▶ _SET PROBLEM_
Return every line in the items below that contains the string "location".

▶ _Data for locating visible targets_
** start **

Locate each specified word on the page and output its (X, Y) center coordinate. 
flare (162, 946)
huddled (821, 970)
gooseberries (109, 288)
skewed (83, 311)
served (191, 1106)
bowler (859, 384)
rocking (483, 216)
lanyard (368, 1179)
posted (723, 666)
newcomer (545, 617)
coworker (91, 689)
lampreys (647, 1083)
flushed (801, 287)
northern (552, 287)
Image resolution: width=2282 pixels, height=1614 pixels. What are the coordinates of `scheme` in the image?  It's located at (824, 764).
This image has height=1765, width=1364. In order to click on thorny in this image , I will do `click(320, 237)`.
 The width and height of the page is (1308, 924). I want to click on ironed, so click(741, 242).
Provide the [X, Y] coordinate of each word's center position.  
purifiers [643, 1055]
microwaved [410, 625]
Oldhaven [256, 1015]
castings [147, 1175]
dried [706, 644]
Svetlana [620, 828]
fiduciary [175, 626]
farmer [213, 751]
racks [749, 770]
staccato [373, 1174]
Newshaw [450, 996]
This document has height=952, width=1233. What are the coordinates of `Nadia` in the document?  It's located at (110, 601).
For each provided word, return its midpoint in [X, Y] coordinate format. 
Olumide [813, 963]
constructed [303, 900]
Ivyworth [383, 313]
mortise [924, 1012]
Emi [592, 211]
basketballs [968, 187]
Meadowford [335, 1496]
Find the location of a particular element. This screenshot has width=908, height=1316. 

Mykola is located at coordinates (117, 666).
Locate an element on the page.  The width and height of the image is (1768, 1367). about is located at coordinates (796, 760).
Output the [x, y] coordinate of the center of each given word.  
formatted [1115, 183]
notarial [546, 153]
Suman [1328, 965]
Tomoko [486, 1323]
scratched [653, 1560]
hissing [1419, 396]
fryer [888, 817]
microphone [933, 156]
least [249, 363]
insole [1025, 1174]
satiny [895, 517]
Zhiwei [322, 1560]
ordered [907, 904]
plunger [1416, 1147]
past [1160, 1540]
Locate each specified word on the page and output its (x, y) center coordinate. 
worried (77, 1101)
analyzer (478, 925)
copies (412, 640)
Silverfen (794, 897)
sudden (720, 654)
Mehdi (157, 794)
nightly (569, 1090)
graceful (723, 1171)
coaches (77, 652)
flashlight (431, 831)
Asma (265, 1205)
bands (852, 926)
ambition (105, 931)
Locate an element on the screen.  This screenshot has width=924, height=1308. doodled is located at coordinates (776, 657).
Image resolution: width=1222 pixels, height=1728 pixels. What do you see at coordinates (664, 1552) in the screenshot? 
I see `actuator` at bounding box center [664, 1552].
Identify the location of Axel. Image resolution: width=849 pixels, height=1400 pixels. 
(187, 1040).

** end **

▶ _RESPONSE_
Find the location of a particular element. This screenshot has width=908, height=1316. 
Identify the location of Axel. Image resolution: width=849 pixels, height=1400 pixels. 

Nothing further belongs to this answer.